DATASET ENTRIES -
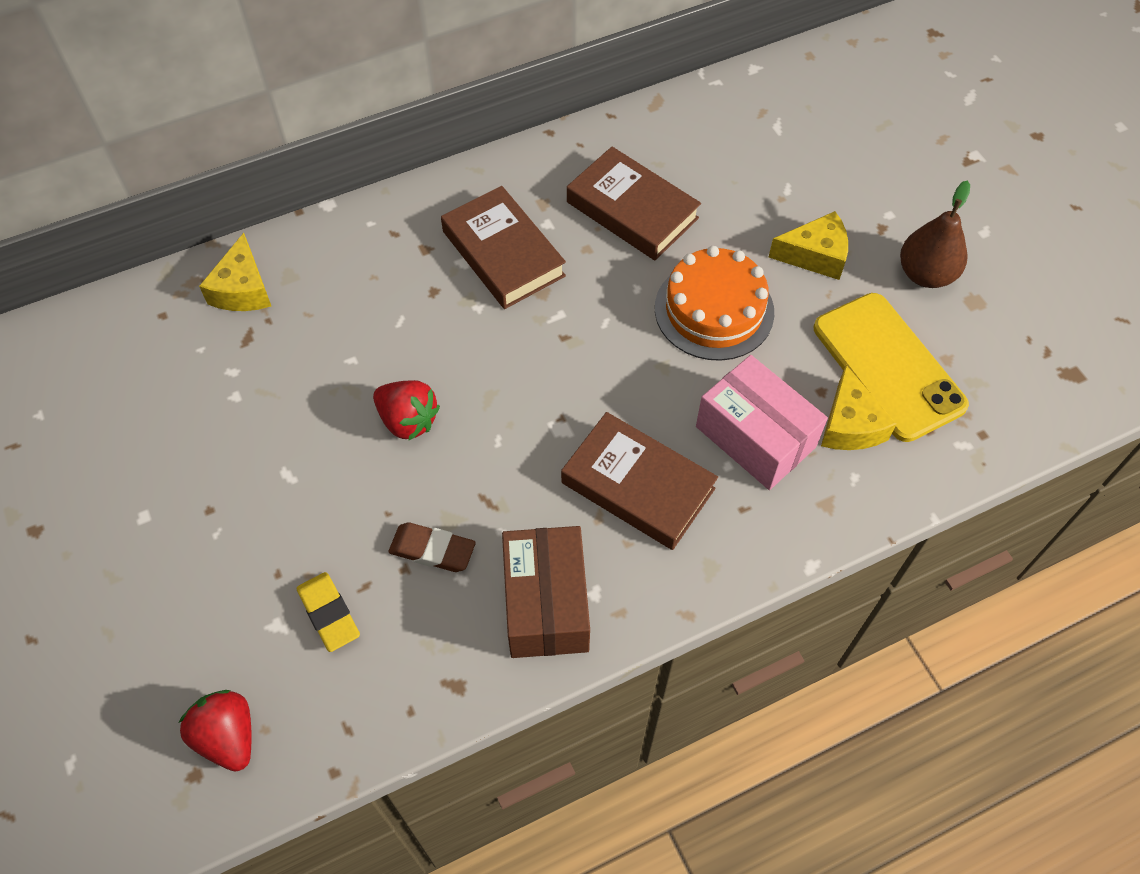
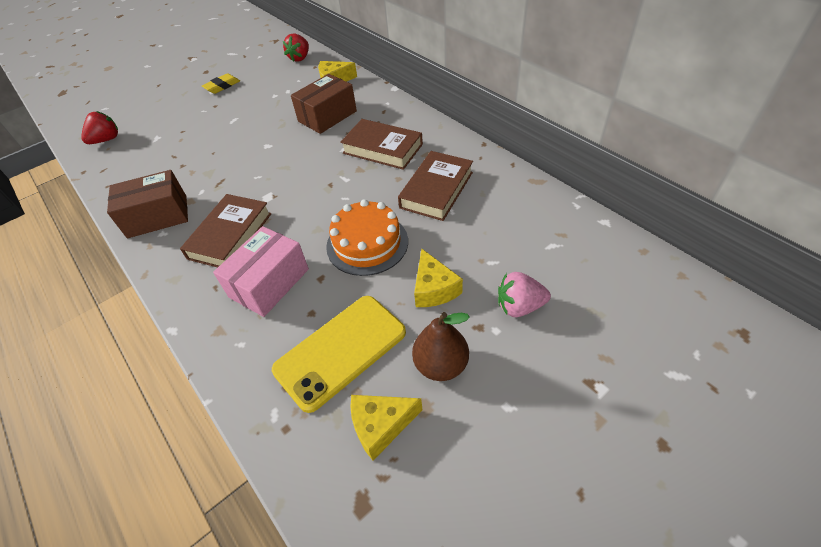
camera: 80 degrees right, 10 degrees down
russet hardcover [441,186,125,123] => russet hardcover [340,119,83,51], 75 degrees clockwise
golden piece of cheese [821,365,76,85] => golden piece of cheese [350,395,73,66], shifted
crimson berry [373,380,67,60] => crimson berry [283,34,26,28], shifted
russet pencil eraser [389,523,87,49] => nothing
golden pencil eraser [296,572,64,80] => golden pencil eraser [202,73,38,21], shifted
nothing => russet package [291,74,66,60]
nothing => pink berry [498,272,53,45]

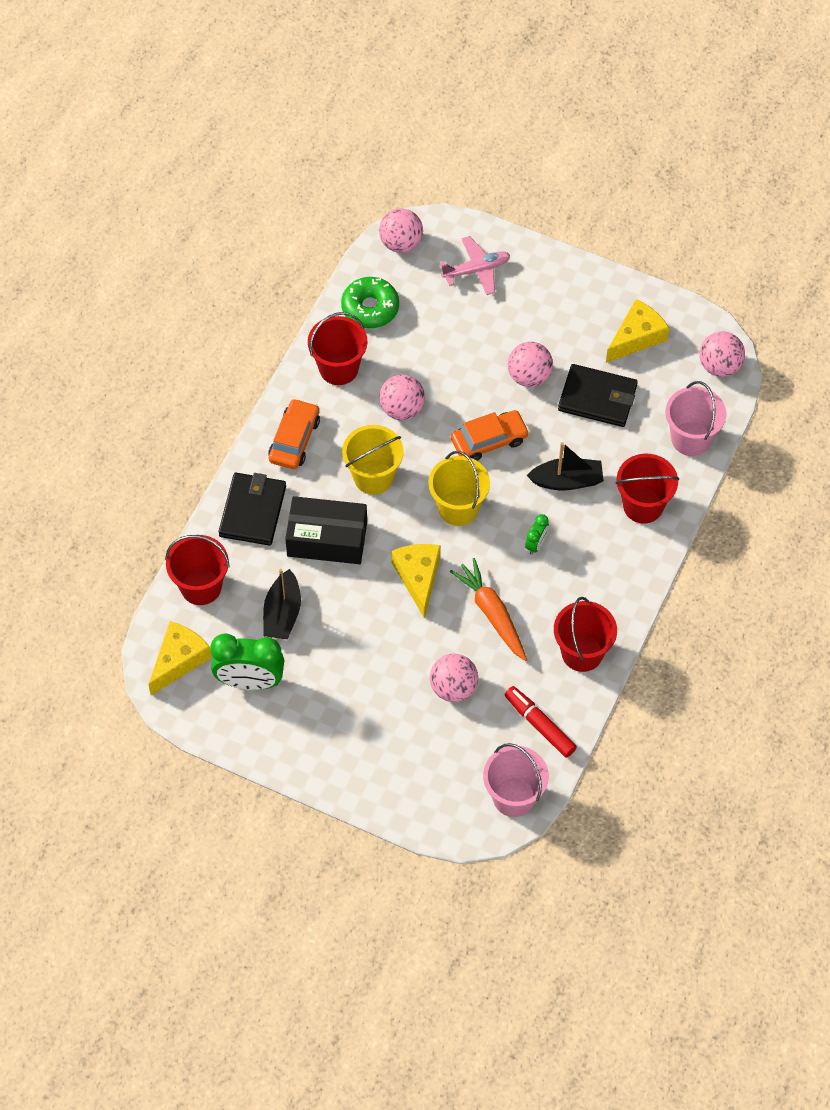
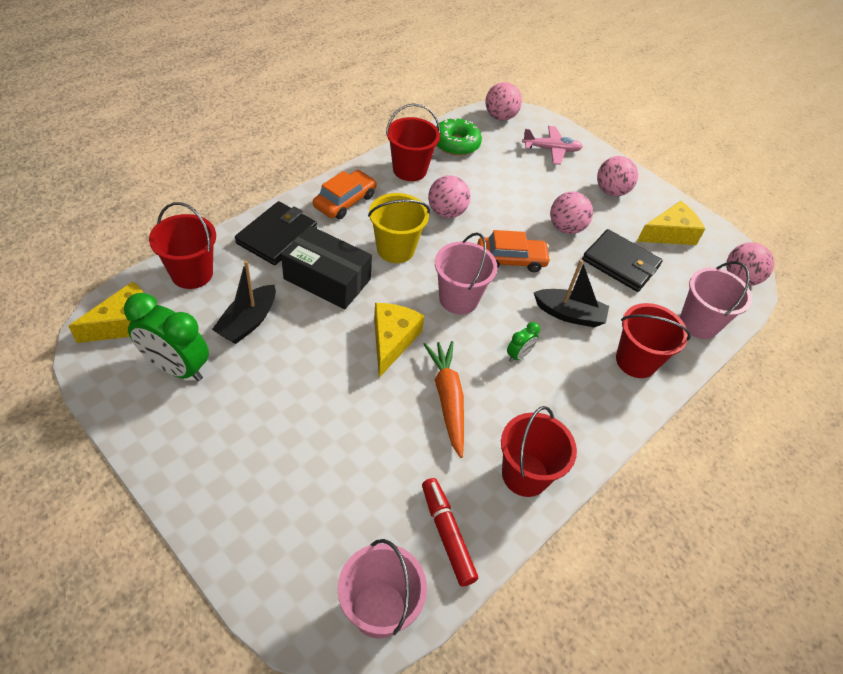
camera: 15 degrees right, 10 degrees down
golden bucket [428,451,62,75] => pink bucket [435,232,62,83]
pink sphere [430,653,48,49] => pink sphere [597,156,41,40], shifted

WORK INSTRUCTIONS - What lines in the data hold the word "pencil"? Return them.

ANSWER TO THE PROBLEM -
russet pencil eraser [389,523,87,49] => nothing
golden pencil eraser [296,572,64,80] => golden pencil eraser [202,73,38,21], shifted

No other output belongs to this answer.